### Problem statement
Give a faithful, exact copy of all entries, minus the images.
----
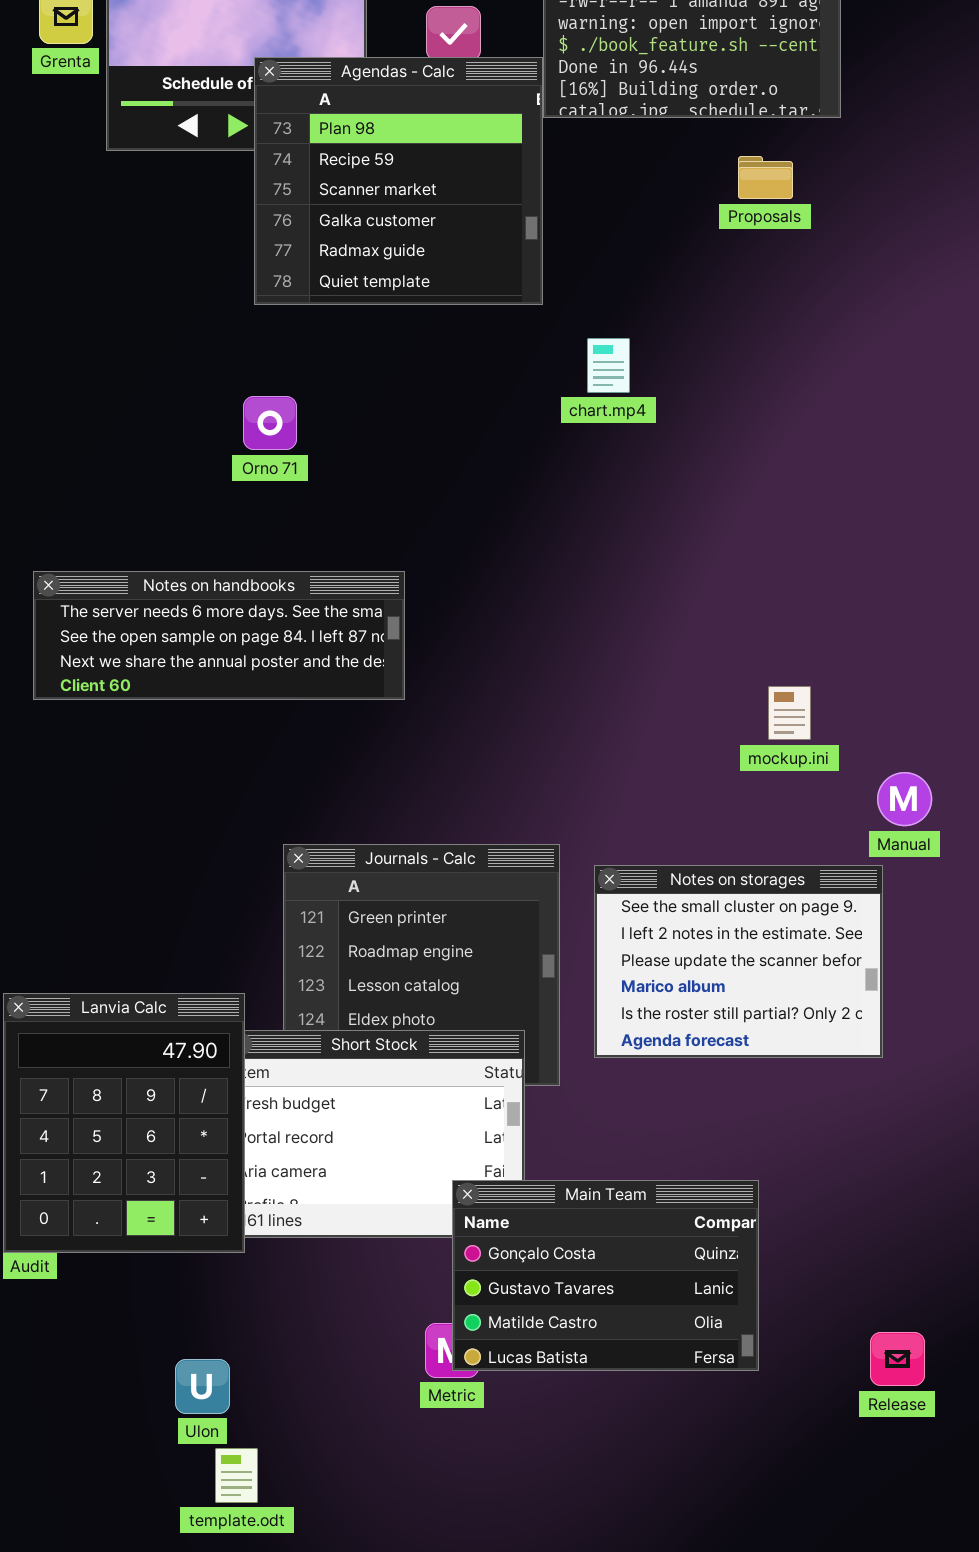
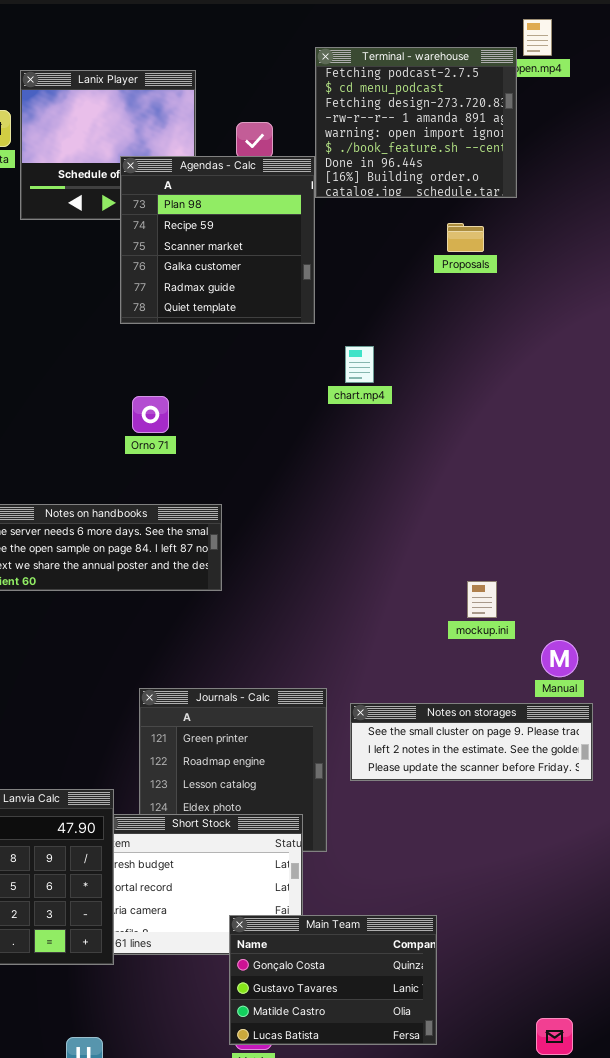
Orno 71: [243,396,297,450] -> [132,396,169,433], moved
Notes on storages: [594,865,883,1058] -> [350,703,593,781], resized
Main Team: [452,1180,759,1371] -> [229,915,437,1045], moved

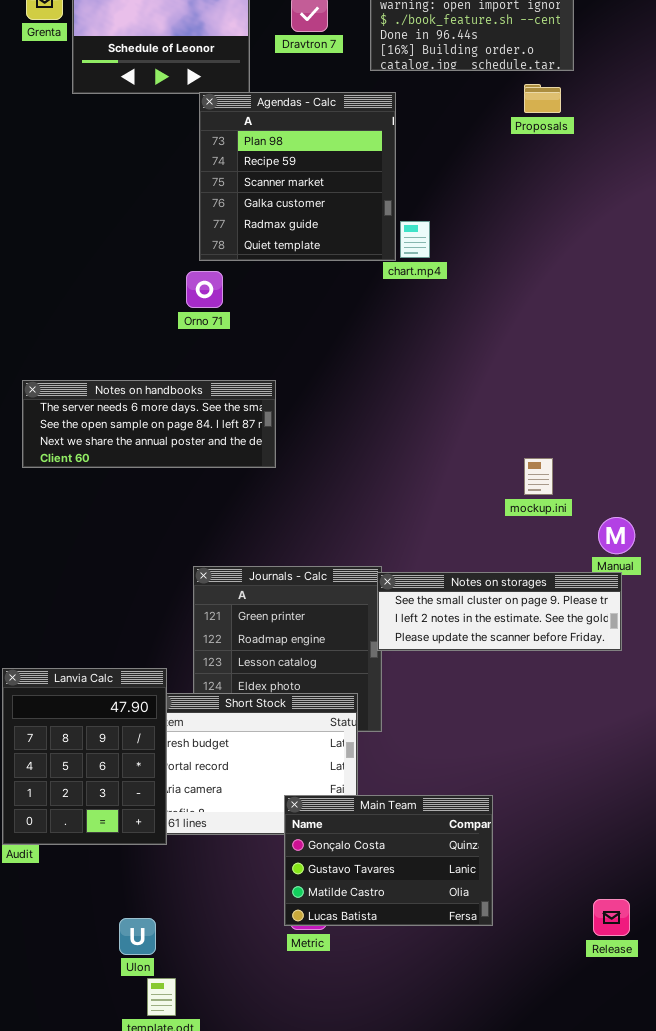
Agendas - Calc: [120,156,315,324] -> [199,92,396,261], moved
Proposals: [447,223,484,252] -> [524,84,561,113], moved
Notes on storages: [350,703,593,781] -> [377,572,622,651], moved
----
### Exercise answer
Orno 71: [243,396,297,450] -> [132,396,169,433], moved
Notes on storages: [594,865,883,1058] -> [350,703,593,781], resized
Main Team: [452,1180,759,1371] -> [229,915,437,1045], moved

Agendas - Calc: [120,156,315,324] -> [199,92,396,261], moved
Proposals: [447,223,484,252] -> [524,84,561,113], moved
Notes on storages: [350,703,593,781] -> [377,572,622,651], moved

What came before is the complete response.